START DATA SECTION

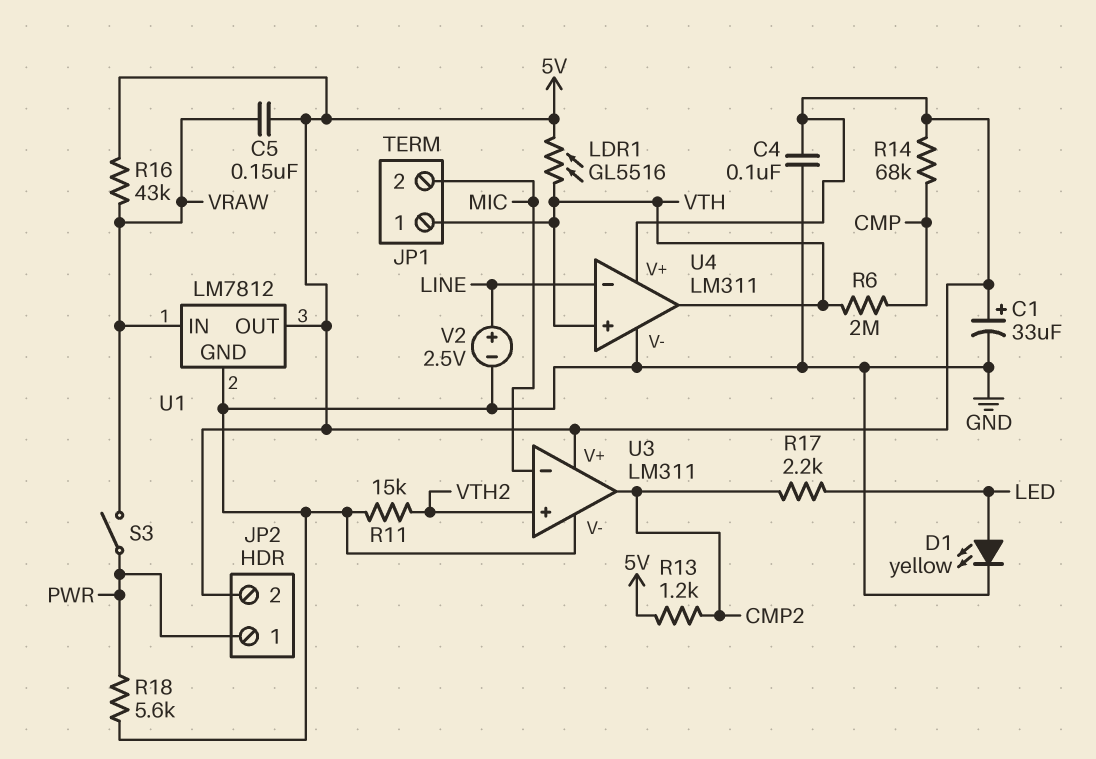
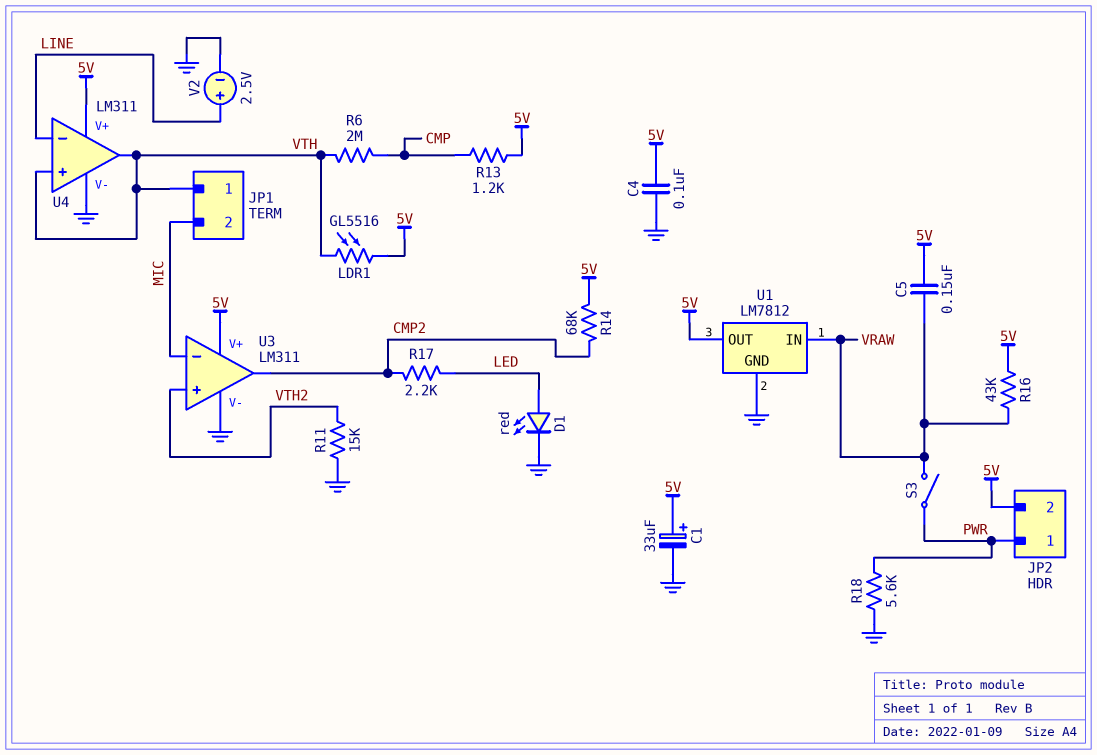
D1: LED yellow (A LED, K GND) -> LED red (A LED, K GND)
R13: 1.2k (5V, CMP2) -> 1.2k (5V, CMP)
R14: 68k (5V, CMP) -> 68k (5V, CMP2)

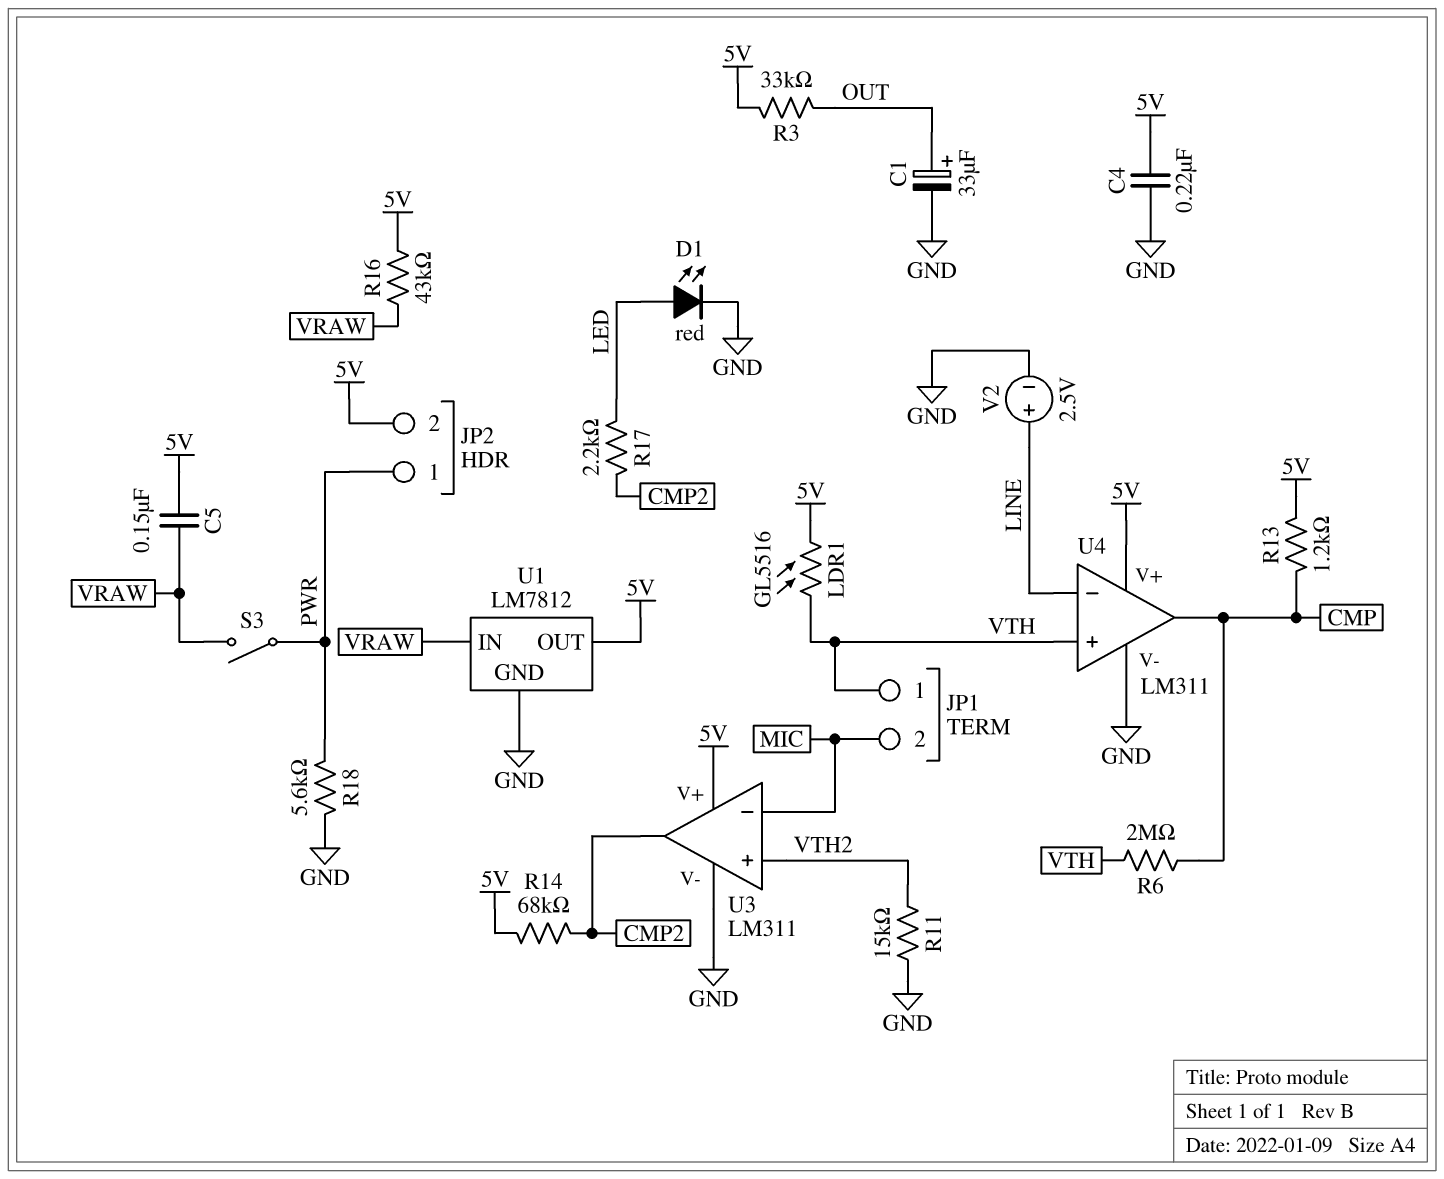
C1: 33uF (plus 5V, minus GND) -> 33uF (plus OUT, minus GND)
C4: 100nF (5V, GND) -> 220nF (5V, GND)
R3: none -> 33k (5V, OUT)
U4 pin out: VTH -> CMP

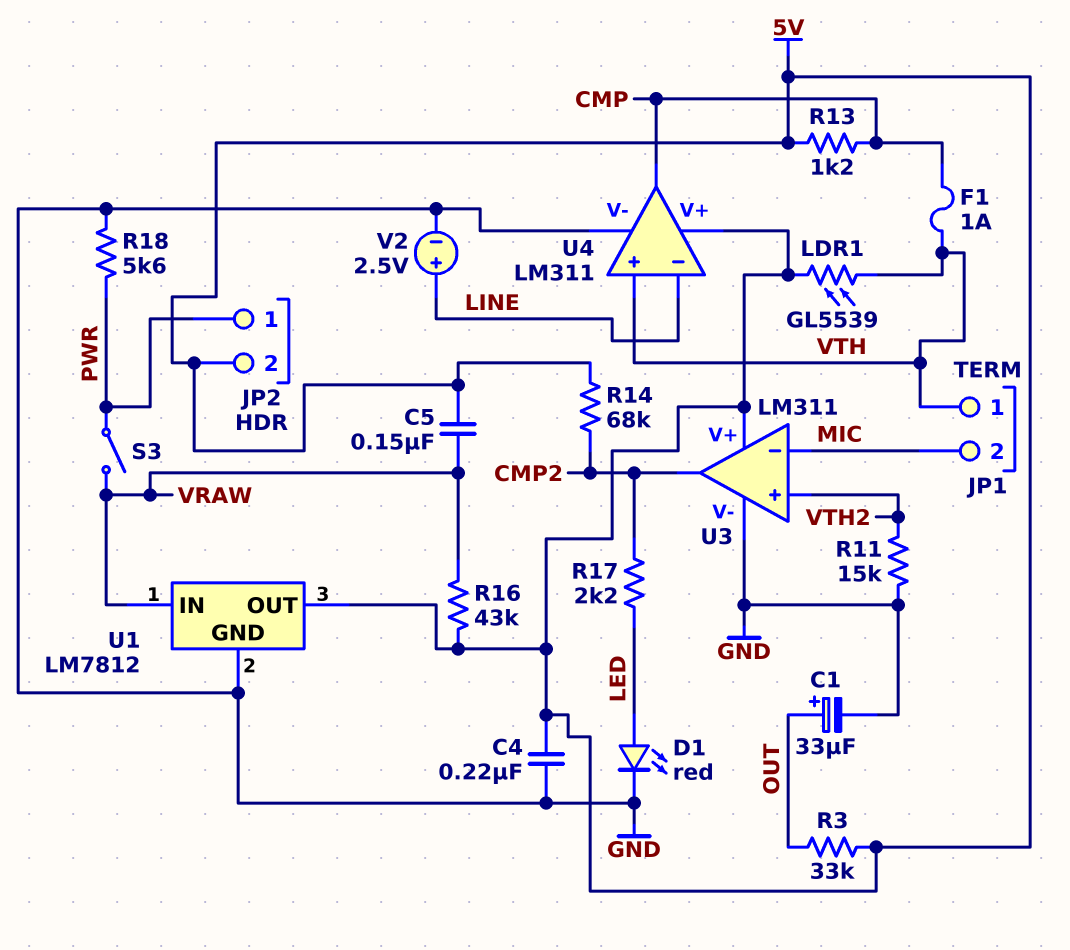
F1: none -> 1A (CMP, VTH)
LDR1: GL5516 (5V, VTH) -> GL5539 (5V, VTH)
R6: 2M (CMP, VTH) -> none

END DATA SECTION

Copy every line above word for word and exclude the pictures.

D1: LED yellow (A LED, K GND) -> LED red (A LED, K GND)
R13: 1.2k (5V, CMP2) -> 1.2k (5V, CMP)
R14: 68k (5V, CMP) -> 68k (5V, CMP2)

C1: 33uF (plus 5V, minus GND) -> 33uF (plus OUT, minus GND)
C4: 100nF (5V, GND) -> 220nF (5V, GND)
R3: none -> 33k (5V, OUT)
U4 pin out: VTH -> CMP

F1: none -> 1A (CMP, VTH)
LDR1: GL5516 (5V, VTH) -> GL5539 (5V, VTH)
R6: 2M (CMP, VTH) -> none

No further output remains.